Problem statement:
Return the listing below exactly, with the pictures dropped.

Source data:
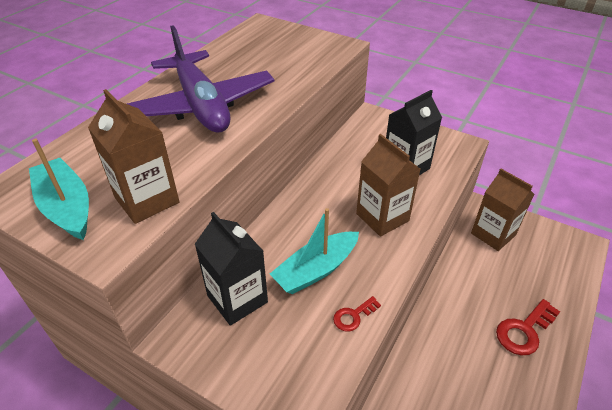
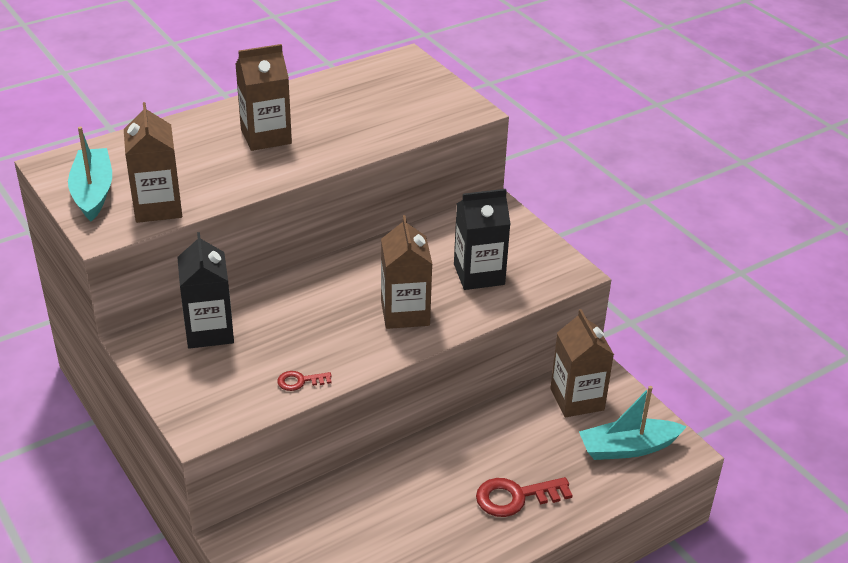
camera: 25 degrees right, 5 degrees down
(201, 105) = (266, 136): purple plane -> brown carton
(316, 270) = (298, 334): turquoise boat -> turquoise boat (628, 448)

Exercise solution:
camera: 25 degrees right, 5 degrees down
(201, 105) = (266, 136): purple plane -> brown carton
(316, 270) = (298, 334): turquoise boat -> turquoise boat (628, 448)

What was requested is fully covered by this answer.